(Data items)

------------------------------

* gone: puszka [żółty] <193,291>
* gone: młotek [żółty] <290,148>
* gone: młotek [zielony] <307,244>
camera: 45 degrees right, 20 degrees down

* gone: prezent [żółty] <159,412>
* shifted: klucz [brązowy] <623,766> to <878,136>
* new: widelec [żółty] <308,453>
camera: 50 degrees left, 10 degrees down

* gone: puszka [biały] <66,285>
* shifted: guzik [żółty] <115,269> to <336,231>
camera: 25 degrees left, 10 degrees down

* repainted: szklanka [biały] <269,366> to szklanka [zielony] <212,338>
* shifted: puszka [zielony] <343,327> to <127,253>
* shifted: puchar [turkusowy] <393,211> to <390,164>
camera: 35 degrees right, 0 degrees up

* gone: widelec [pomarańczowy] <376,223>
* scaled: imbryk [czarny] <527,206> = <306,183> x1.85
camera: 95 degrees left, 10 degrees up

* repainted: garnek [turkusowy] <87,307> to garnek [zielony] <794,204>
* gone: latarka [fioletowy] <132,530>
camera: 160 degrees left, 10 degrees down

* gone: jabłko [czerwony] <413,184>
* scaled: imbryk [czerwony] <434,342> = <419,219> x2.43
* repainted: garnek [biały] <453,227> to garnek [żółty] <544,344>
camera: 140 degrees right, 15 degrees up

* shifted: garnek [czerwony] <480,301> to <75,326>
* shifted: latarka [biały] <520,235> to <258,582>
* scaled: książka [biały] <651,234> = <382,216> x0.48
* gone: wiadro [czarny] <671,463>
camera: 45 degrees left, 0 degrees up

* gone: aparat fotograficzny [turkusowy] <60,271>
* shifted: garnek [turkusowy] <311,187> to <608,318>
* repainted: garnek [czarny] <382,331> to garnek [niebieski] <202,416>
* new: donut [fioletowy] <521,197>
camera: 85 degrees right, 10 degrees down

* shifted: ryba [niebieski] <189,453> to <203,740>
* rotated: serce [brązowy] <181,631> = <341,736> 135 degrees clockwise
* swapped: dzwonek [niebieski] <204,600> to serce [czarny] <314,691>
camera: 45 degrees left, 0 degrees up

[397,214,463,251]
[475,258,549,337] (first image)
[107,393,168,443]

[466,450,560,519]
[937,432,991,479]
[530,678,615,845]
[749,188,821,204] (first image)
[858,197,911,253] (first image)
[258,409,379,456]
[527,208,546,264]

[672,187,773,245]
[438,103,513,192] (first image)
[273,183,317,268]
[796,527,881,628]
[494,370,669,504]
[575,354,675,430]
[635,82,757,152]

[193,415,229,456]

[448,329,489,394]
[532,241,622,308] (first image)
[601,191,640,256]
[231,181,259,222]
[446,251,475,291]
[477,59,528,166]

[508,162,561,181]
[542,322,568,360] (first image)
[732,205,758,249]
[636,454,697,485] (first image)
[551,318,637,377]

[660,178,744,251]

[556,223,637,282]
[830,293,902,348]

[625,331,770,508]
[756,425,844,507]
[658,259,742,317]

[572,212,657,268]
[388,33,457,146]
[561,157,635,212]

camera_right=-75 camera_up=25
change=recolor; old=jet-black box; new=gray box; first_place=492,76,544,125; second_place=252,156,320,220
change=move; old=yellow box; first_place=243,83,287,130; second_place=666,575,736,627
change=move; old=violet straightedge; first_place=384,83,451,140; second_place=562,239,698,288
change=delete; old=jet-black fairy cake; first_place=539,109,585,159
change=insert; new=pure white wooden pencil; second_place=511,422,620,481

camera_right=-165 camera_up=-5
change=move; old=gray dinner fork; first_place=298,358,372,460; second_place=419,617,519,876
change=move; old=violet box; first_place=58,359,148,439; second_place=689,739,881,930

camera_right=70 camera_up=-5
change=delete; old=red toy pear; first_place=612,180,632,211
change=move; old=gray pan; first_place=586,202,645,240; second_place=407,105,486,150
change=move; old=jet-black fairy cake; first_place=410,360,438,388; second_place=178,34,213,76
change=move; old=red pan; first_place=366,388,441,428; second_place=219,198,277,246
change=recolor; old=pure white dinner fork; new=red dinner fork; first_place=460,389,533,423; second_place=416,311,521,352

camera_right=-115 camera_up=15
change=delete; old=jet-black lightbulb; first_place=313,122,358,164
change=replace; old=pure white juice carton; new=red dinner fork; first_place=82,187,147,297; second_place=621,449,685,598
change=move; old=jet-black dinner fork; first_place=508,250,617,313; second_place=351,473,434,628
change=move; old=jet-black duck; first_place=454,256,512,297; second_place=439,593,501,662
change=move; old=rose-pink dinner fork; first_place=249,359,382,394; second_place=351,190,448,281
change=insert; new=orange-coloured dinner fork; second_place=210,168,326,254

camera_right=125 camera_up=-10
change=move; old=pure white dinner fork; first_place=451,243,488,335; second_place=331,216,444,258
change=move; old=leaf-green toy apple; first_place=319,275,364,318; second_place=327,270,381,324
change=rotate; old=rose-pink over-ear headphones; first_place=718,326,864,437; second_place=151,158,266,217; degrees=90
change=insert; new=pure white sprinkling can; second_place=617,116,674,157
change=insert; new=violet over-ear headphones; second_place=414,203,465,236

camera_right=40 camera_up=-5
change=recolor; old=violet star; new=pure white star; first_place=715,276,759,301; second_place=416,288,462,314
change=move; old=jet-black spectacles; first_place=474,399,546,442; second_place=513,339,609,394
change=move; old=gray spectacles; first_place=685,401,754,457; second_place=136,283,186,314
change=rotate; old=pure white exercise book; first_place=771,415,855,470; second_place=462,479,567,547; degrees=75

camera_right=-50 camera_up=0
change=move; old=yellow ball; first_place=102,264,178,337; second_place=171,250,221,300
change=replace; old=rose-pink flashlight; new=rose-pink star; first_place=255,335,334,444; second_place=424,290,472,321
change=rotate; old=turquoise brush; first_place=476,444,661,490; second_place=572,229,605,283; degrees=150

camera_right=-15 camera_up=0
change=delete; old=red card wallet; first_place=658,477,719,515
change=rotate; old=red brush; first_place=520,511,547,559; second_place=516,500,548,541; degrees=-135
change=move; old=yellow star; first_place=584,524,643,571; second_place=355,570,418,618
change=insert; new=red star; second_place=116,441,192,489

------------------------------

Every record shown above should appear again in your answer, unchanged.

* gone: puszka [żółty] <193,291>
* gone: młotek [żółty] <290,148>
* gone: młotek [zielony] <307,244>
camera: 45 degrees right, 20 degrees down

* gone: prezent [żółty] <159,412>
* shifted: klucz [brązowy] <623,766> to <878,136>
* new: widelec [żółty] <308,453>
camera: 50 degrees left, 10 degrees down

* gone: puszka [biały] <66,285>
* shifted: guzik [żółty] <115,269> to <336,231>
camera: 25 degrees left, 10 degrees down

* repainted: szklanka [biały] <269,366> to szklanka [zielony] <212,338>
* shifted: puszka [zielony] <343,327> to <127,253>
* shifted: puchar [turkusowy] <393,211> to <390,164>
camera: 35 degrees right, 0 degrees up

* gone: widelec [pomarańczowy] <376,223>
* scaled: imbryk [czarny] <527,206> = <306,183> x1.85
camera: 95 degrees left, 10 degrees up

* repainted: garnek [turkusowy] <87,307> to garnek [zielony] <794,204>
* gone: latarka [fioletowy] <132,530>
camera: 160 degrees left, 10 degrees down

* gone: jabłko [czerwony] <413,184>
* scaled: imbryk [czerwony] <434,342> = <419,219> x2.43
* repainted: garnek [biały] <453,227> to garnek [żółty] <544,344>
camera: 140 degrees right, 15 degrees up

* shifted: garnek [czerwony] <480,301> to <75,326>
* shifted: latarka [biały] <520,235> to <258,582>
* scaled: książka [biały] <651,234> = <382,216> x0.48
* gone: wiadro [czarny] <671,463>
camera: 45 degrees left, 0 degrees up

* gone: aparat fotograficzny [turkusowy] <60,271>
* shifted: garnek [turkusowy] <311,187> to <608,318>
* repainted: garnek [czarny] <382,331> to garnek [niebieski] <202,416>
* new: donut [fioletowy] <521,197>
camera: 85 degrees right, 10 degrees down

* shifted: ryba [niebieski] <189,453> to <203,740>
* rotated: serce [brązowy] <181,631> = <341,736> 135 degrees clockwise
* swapped: dzwonek [niebieski] <204,600> to serce [czarny] <314,691>
camera: 45 degrees left, 0 degrees up

[397,214,463,251]
[475,258,549,337] (first image)
[107,393,168,443]

[466,450,560,519]
[937,432,991,479]
[530,678,615,845]
[749,188,821,204] (first image)
[858,197,911,253] (first image)
[258,409,379,456]
[527,208,546,264]

[672,187,773,245]
[438,103,513,192] (first image)
[273,183,317,268]
[796,527,881,628]
[494,370,669,504]
[575,354,675,430]
[635,82,757,152]

[193,415,229,456]

[448,329,489,394]
[532,241,622,308] (first image)
[601,191,640,256]
[231,181,259,222]
[446,251,475,291]
[477,59,528,166]

[508,162,561,181]
[542,322,568,360] (first image)
[732,205,758,249]
[636,454,697,485] (first image)
[551,318,637,377]

[660,178,744,251]

[556,223,637,282]
[830,293,902,348]

[625,331,770,508]
[756,425,844,507]
[658,259,742,317]

[572,212,657,268]
[388,33,457,146]
[561,157,635,212]

camera_right=-75 camera_up=25
change=recolor; old=jet-black box; new=gray box; first_place=492,76,544,125; second_place=252,156,320,220
change=move; old=yellow box; first_place=243,83,287,130; second_place=666,575,736,627
change=move; old=violet straightedge; first_place=384,83,451,140; second_place=562,239,698,288
change=delete; old=jet-black fairy cake; first_place=539,109,585,159
change=insert; new=pure white wooden pencil; second_place=511,422,620,481

camera_right=-165 camera_up=-5
change=move; old=gray dinner fork; first_place=298,358,372,460; second_place=419,617,519,876
change=move; old=violet box; first_place=58,359,148,439; second_place=689,739,881,930

camera_right=70 camera_up=-5
change=delete; old=red toy pear; first_place=612,180,632,211
change=move; old=gray pan; first_place=586,202,645,240; second_place=407,105,486,150
change=move; old=jet-black fairy cake; first_place=410,360,438,388; second_place=178,34,213,76
change=move; old=red pan; first_place=366,388,441,428; second_place=219,198,277,246
change=recolor; old=pure white dinner fork; new=red dinner fork; first_place=460,389,533,423; second_place=416,311,521,352

camera_right=-115 camera_up=15
change=delete; old=jet-black lightbulb; first_place=313,122,358,164
change=replace; old=pure white juice carton; new=red dinner fork; first_place=82,187,147,297; second_place=621,449,685,598
change=move; old=jet-black dinner fork; first_place=508,250,617,313; second_place=351,473,434,628
change=move; old=jet-black duck; first_place=454,256,512,297; second_place=439,593,501,662
change=move; old=rose-pink dinner fork; first_place=249,359,382,394; second_place=351,190,448,281
change=insert; new=orange-coloured dinner fork; second_place=210,168,326,254

camera_right=125 camera_up=-10
change=move; old=pure white dinner fork; first_place=451,243,488,335; second_place=331,216,444,258
change=move; old=leaf-green toy apple; first_place=319,275,364,318; second_place=327,270,381,324
change=rotate; old=rose-pink over-ear headphones; first_place=718,326,864,437; second_place=151,158,266,217; degrees=90
change=insert; new=pure white sprinkling can; second_place=617,116,674,157
change=insert; new=violet over-ear headphones; second_place=414,203,465,236

camera_right=40 camera_up=-5
change=recolor; old=violet star; new=pure white star; first_place=715,276,759,301; second_place=416,288,462,314
change=move; old=jet-black spectacles; first_place=474,399,546,442; second_place=513,339,609,394
change=move; old=gray spectacles; first_place=685,401,754,457; second_place=136,283,186,314
change=rotate; old=pure white exercise book; first_place=771,415,855,470; second_place=462,479,567,547; degrees=75

camera_right=-50 camera_up=0
change=move; old=yellow ball; first_place=102,264,178,337; second_place=171,250,221,300
change=replace; old=rose-pink flashlight; new=rose-pink star; first_place=255,335,334,444; second_place=424,290,472,321
change=rotate; old=turquoise brush; first_place=476,444,661,490; second_place=572,229,605,283; degrees=150

camera_right=-15 camera_up=0
change=delete; old=red card wallet; first_place=658,477,719,515
change=rotate; old=red brush; first_place=520,511,547,559; second_place=516,500,548,541; degrees=-135
change=move; old=yellow star; first_place=584,524,643,571; second_place=355,570,418,618
change=insert; new=red star; second_place=116,441,192,489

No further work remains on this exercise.